Aim of the exercise: Across the entries below, determine how many lines include the word "BARO". State only the resulting number.

Records shown:
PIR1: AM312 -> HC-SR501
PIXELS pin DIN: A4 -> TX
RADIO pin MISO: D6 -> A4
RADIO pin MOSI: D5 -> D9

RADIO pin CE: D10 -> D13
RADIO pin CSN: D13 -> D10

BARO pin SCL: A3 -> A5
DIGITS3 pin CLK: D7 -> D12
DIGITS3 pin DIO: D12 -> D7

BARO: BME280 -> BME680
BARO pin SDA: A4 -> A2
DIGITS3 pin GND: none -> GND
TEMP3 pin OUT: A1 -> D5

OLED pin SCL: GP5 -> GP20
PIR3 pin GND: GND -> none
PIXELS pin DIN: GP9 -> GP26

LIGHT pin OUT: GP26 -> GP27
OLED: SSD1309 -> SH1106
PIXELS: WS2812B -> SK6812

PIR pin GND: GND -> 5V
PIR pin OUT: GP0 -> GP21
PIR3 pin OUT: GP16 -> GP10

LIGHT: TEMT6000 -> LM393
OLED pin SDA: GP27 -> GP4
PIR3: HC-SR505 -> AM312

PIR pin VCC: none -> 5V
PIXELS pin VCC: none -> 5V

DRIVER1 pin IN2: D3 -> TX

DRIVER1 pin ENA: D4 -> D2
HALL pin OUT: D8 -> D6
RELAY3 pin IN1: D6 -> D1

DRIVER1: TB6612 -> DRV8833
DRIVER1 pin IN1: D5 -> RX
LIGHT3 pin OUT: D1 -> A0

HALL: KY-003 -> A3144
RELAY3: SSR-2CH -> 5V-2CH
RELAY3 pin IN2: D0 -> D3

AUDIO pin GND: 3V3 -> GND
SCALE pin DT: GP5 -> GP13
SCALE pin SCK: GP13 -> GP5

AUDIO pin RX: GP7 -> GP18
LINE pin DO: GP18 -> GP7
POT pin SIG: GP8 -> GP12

Exercise result: 3